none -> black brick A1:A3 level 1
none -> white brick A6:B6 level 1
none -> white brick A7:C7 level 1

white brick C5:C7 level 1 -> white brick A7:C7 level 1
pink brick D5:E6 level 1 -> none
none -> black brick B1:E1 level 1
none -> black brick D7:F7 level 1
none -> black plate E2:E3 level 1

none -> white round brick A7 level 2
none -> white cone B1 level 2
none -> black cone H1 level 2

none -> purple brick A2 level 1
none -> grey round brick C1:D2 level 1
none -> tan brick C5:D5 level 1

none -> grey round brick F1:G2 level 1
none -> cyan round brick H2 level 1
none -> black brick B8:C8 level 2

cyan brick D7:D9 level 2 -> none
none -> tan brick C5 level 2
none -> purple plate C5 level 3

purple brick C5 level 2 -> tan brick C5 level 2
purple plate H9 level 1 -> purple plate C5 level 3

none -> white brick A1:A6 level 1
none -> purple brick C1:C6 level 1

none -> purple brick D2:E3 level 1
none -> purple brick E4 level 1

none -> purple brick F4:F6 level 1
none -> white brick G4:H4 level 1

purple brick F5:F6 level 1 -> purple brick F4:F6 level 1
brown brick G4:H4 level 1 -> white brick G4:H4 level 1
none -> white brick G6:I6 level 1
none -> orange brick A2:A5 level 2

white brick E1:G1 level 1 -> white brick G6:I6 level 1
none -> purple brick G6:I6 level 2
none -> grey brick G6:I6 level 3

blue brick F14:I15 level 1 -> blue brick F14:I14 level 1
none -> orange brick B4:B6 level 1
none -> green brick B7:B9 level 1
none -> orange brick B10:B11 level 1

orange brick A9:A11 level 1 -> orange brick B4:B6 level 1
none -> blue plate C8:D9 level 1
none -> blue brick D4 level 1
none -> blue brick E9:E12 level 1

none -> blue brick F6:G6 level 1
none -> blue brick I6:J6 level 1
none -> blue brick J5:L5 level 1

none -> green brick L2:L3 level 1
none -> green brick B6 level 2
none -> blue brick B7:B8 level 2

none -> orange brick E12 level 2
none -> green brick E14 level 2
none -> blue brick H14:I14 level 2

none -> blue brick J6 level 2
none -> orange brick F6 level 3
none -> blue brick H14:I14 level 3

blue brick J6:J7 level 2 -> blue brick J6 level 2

## What is expected
Your task is to copy exactly, and only, the lines from the line with "none -> purple brick E4 level 1" through the last line of the entries, both included.

## Answer space
none -> purple brick E4 level 1

none -> purple brick F4:F6 level 1
none -> white brick G4:H4 level 1

purple brick F5:F6 level 1 -> purple brick F4:F6 level 1
brown brick G4:H4 level 1 -> white brick G4:H4 level 1
none -> white brick G6:I6 level 1
none -> orange brick A2:A5 level 2

white brick E1:G1 level 1 -> white brick G6:I6 level 1
none -> purple brick G6:I6 level 2
none -> grey brick G6:I6 level 3

blue brick F14:I15 level 1 -> blue brick F14:I14 level 1
none -> orange brick B4:B6 level 1
none -> green brick B7:B9 level 1
none -> orange brick B10:B11 level 1

orange brick A9:A11 level 1 -> orange brick B4:B6 level 1
none -> blue plate C8:D9 level 1
none -> blue brick D4 level 1
none -> blue brick E9:E12 level 1

none -> blue brick F6:G6 level 1
none -> blue brick I6:J6 level 1
none -> blue brick J5:L5 level 1

none -> green brick L2:L3 level 1
none -> green brick B6 level 2
none -> blue brick B7:B8 level 2

none -> orange brick E12 level 2
none -> green brick E14 level 2
none -> blue brick H14:I14 level 2

none -> blue brick J6 level 2
none -> orange brick F6 level 3
none -> blue brick H14:I14 level 3

blue brick J6:J7 level 2 -> blue brick J6 level 2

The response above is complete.